> _Job_
Leave the pictures aside and give back every entry below word for word.

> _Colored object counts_

--------------------------------

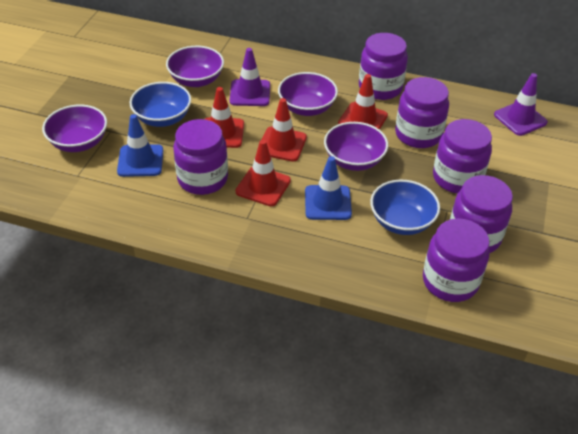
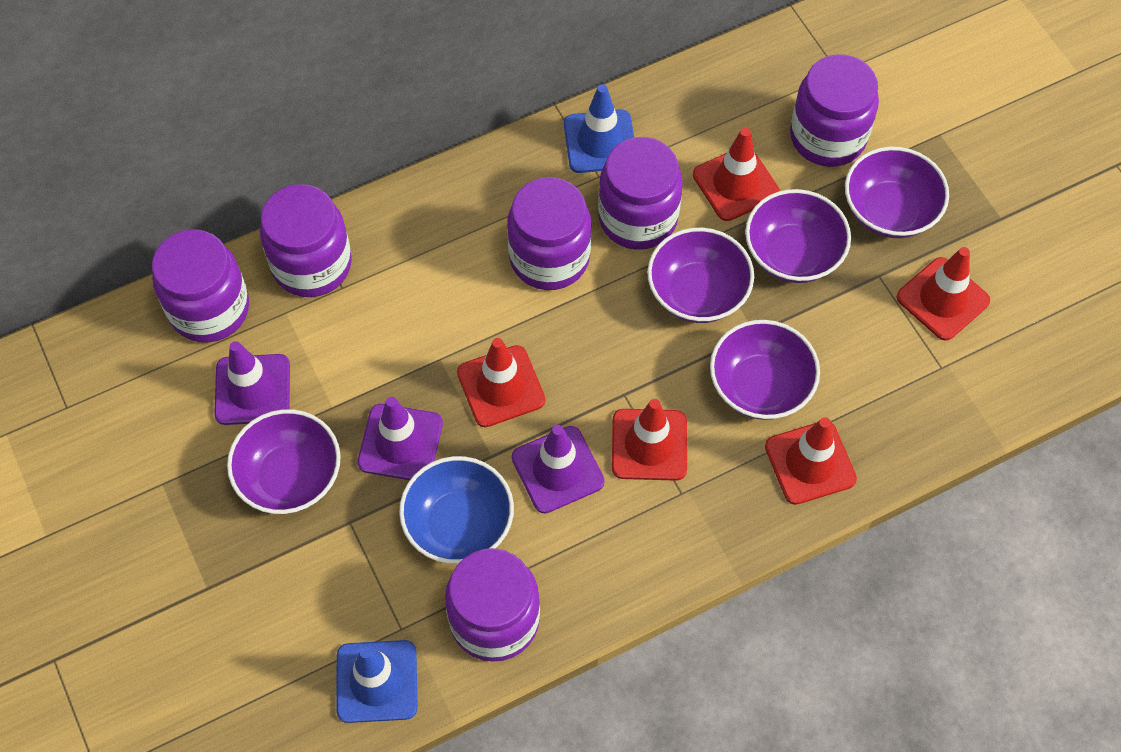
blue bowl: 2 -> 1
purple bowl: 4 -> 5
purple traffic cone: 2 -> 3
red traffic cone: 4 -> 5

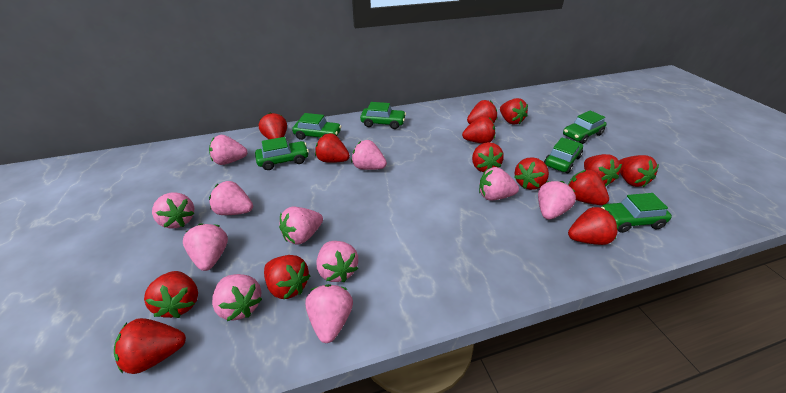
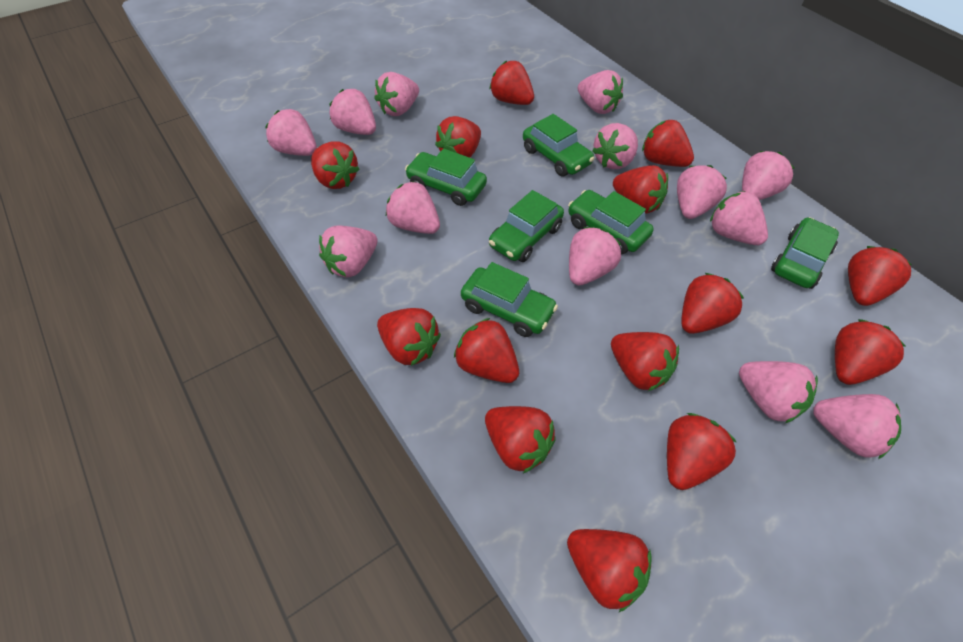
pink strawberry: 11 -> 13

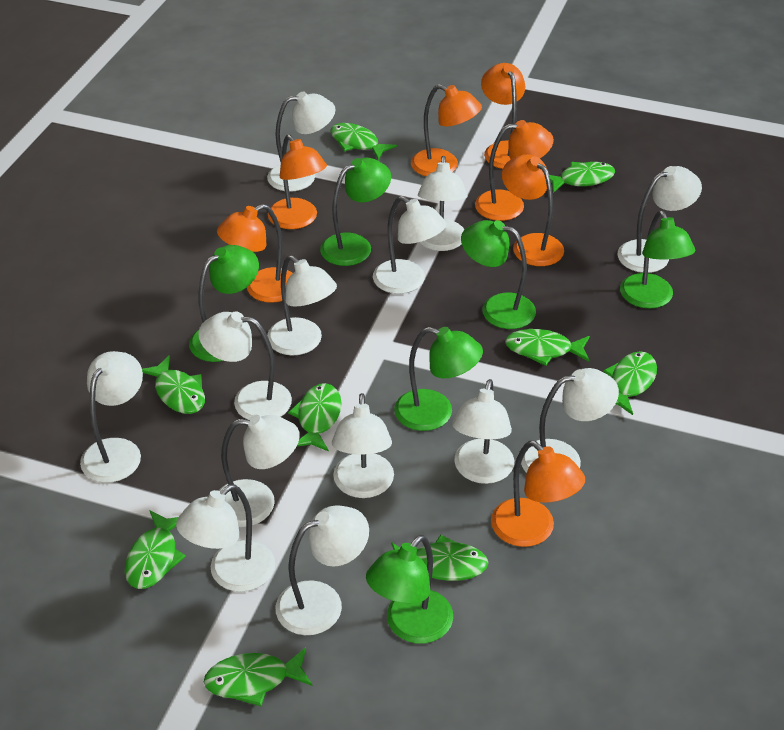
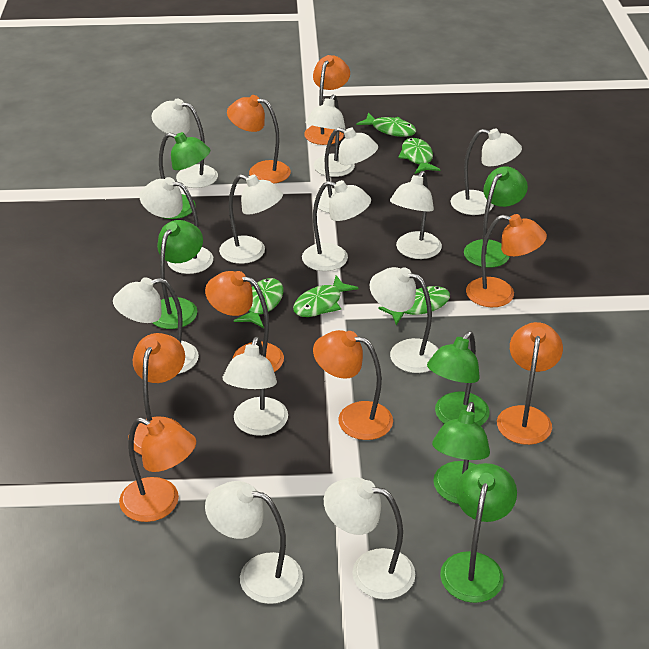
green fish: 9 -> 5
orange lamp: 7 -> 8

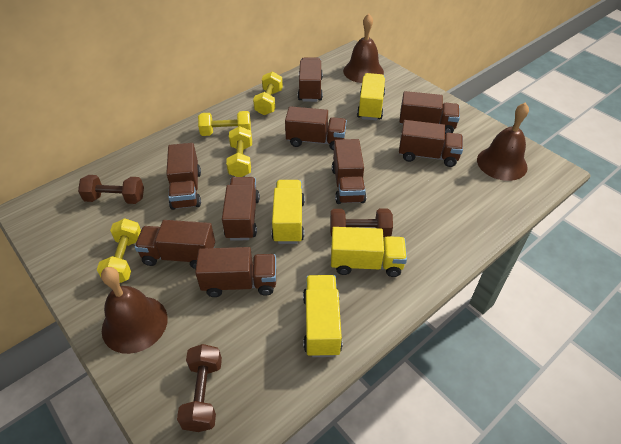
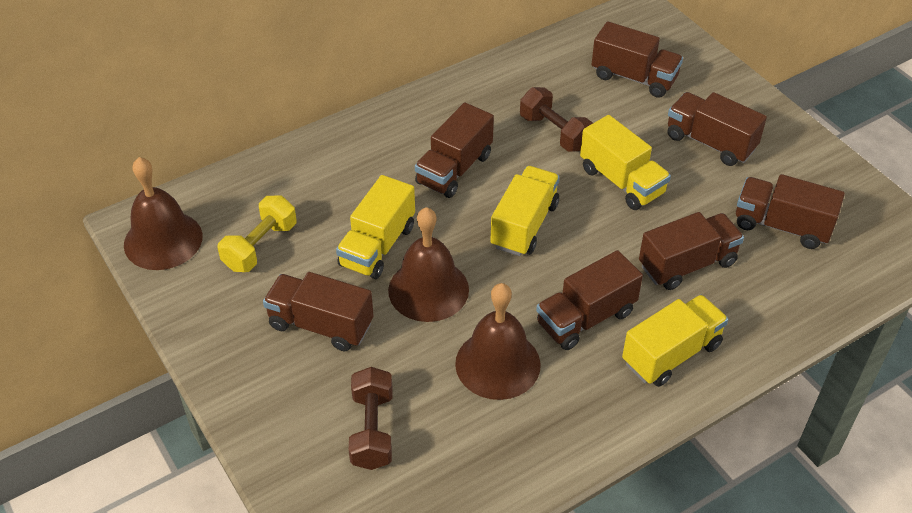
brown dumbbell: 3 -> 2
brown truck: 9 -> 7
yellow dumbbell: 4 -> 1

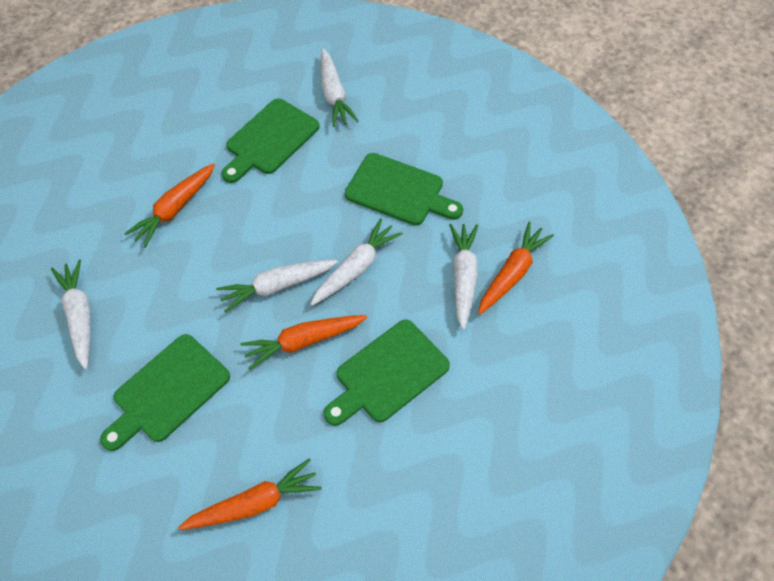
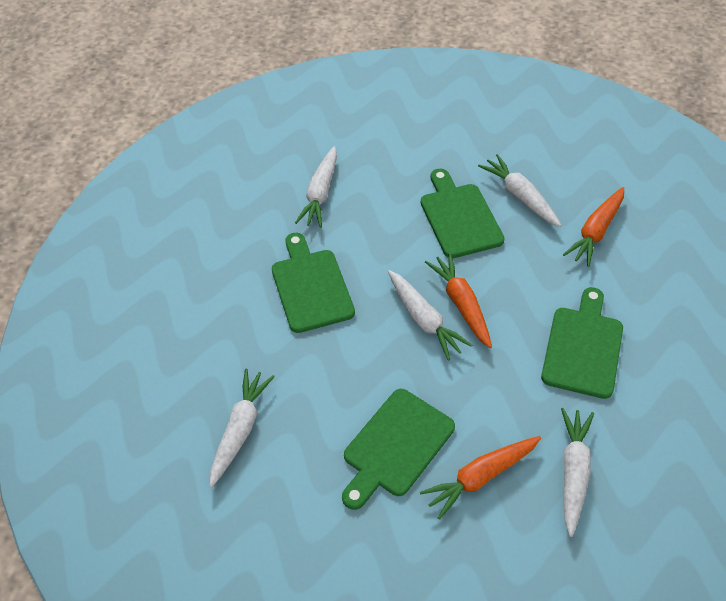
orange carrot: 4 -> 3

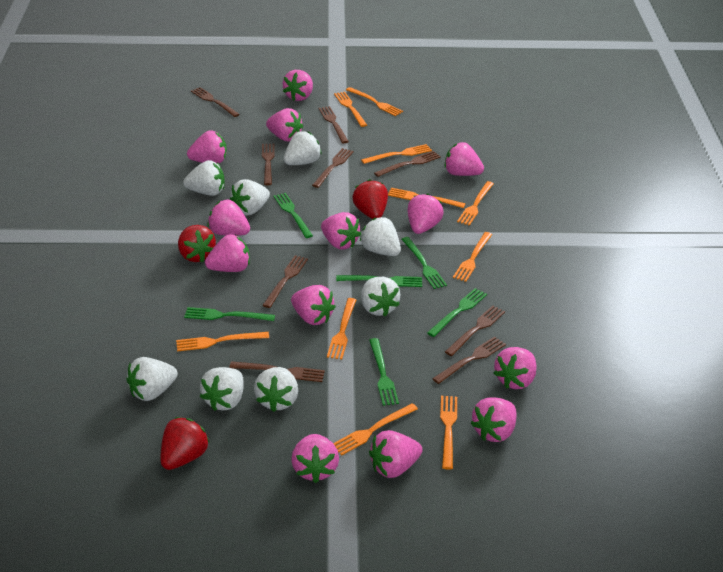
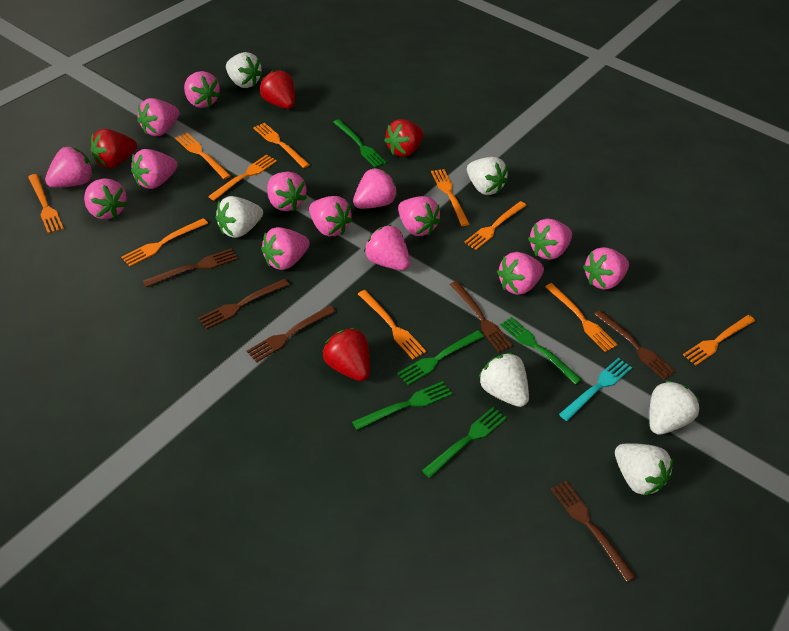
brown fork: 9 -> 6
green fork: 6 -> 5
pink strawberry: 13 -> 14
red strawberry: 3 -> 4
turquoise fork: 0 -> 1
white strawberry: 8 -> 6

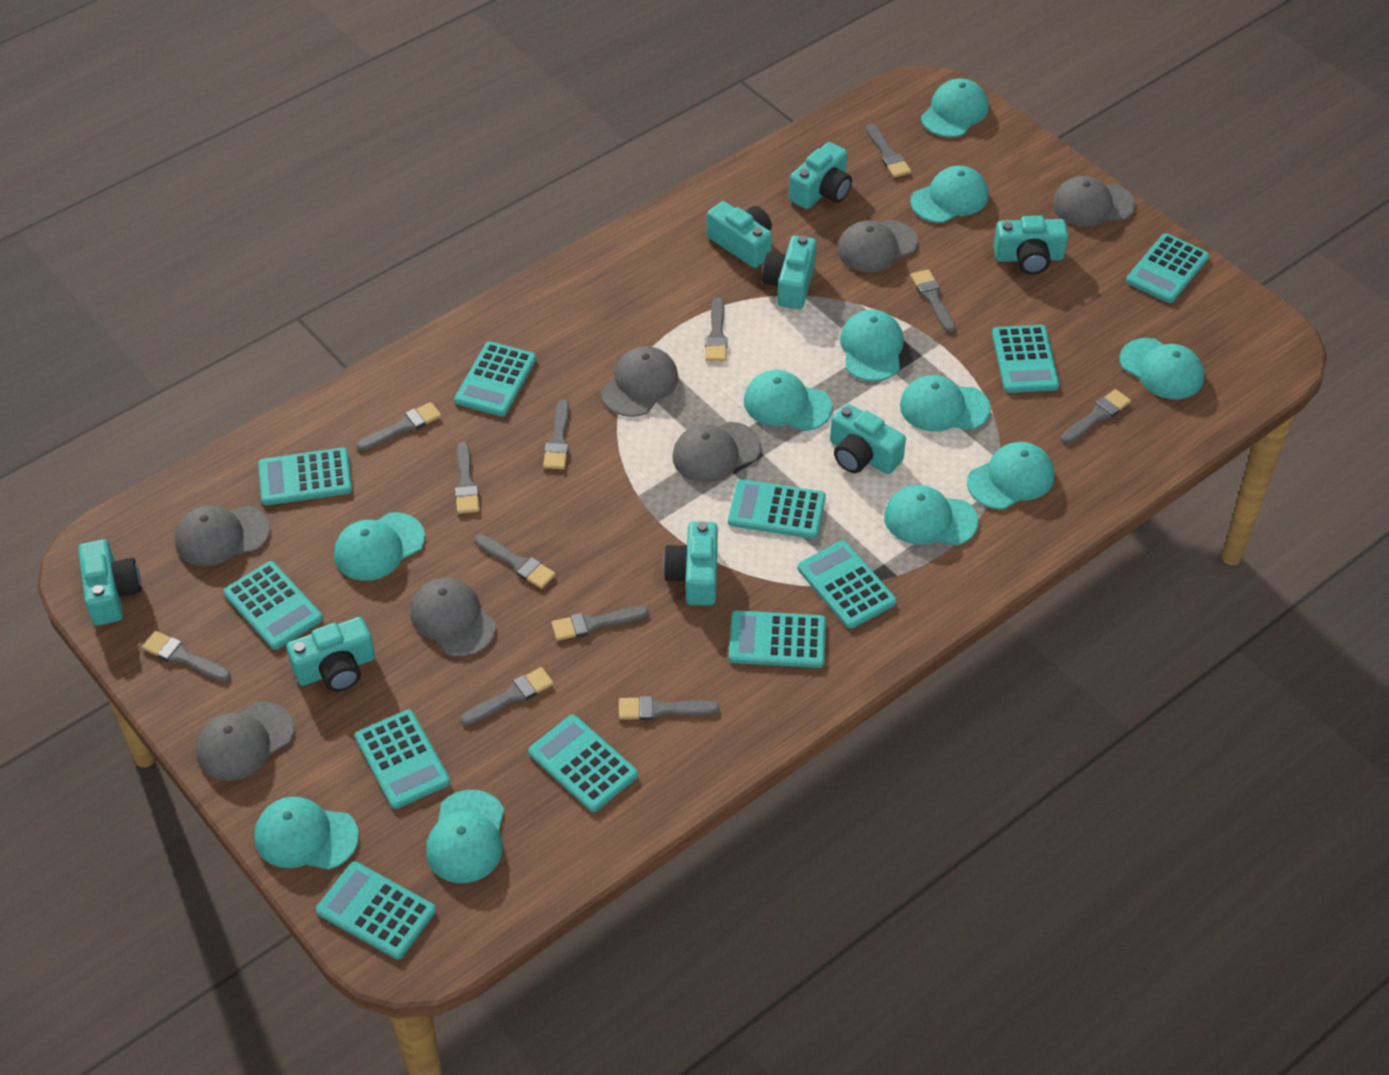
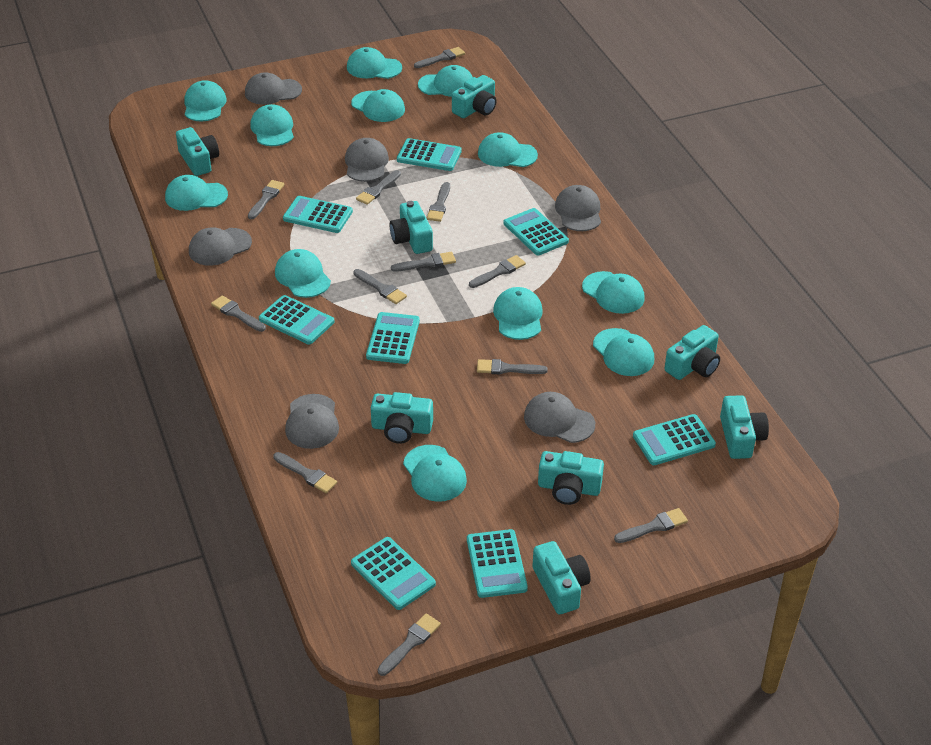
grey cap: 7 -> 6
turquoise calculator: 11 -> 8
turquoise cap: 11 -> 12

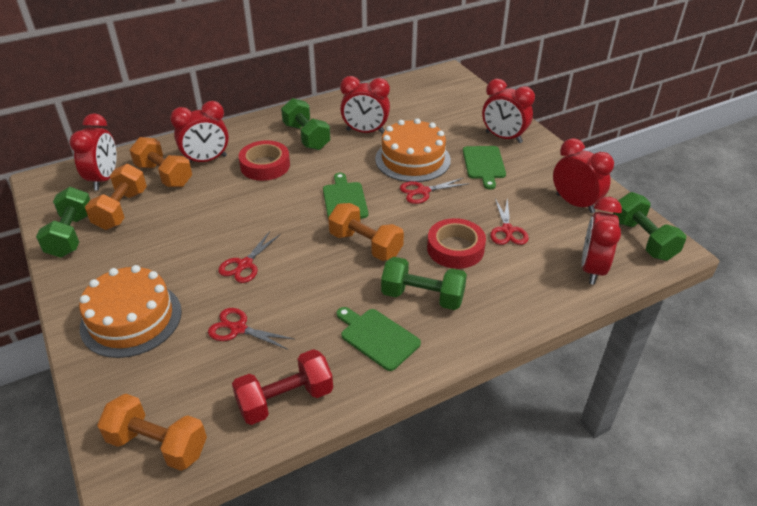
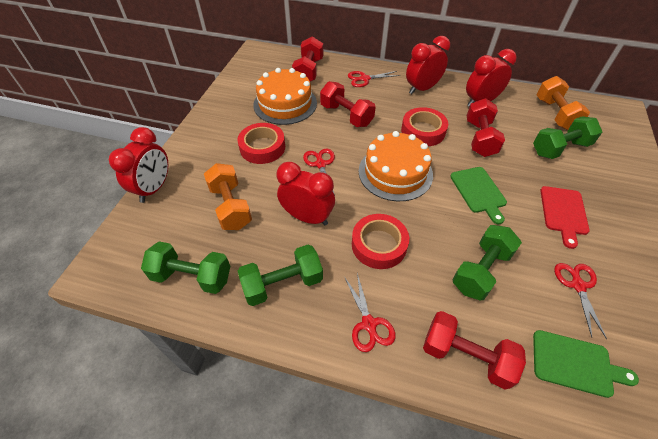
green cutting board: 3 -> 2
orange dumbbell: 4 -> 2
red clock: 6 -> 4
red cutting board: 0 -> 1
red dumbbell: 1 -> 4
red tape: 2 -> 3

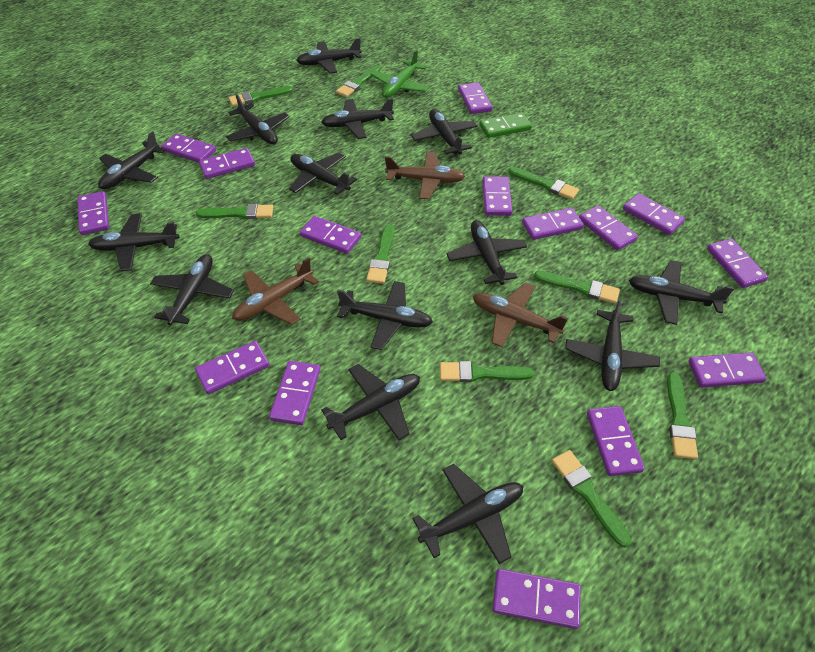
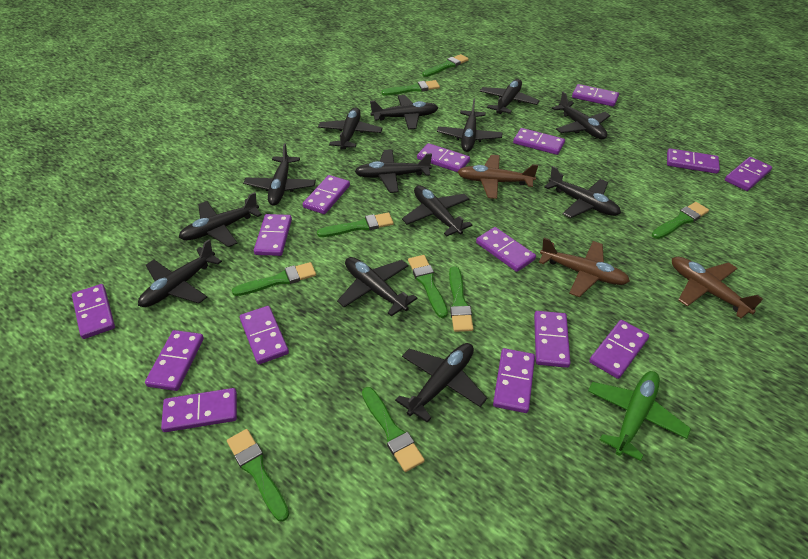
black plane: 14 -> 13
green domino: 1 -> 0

--------------------------------

> _Expected output_
blue bowl: 2 -> 1
purple bowl: 4 -> 5
purple traffic cone: 2 -> 3
red traffic cone: 4 -> 5

pink strawberry: 11 -> 13

green fish: 9 -> 5
orange lamp: 7 -> 8

brown dumbbell: 3 -> 2
brown truck: 9 -> 7
yellow dumbbell: 4 -> 1

orange carrot: 4 -> 3

brown fork: 9 -> 6
green fork: 6 -> 5
pink strawberry: 13 -> 14
red strawberry: 3 -> 4
turquoise fork: 0 -> 1
white strawberry: 8 -> 6

grey cap: 7 -> 6
turquoise calculator: 11 -> 8
turquoise cap: 11 -> 12

green cutting board: 3 -> 2
orange dumbbell: 4 -> 2
red clock: 6 -> 4
red cutting board: 0 -> 1
red dumbbell: 1 -> 4
red tape: 2 -> 3

black plane: 14 -> 13
green domino: 1 -> 0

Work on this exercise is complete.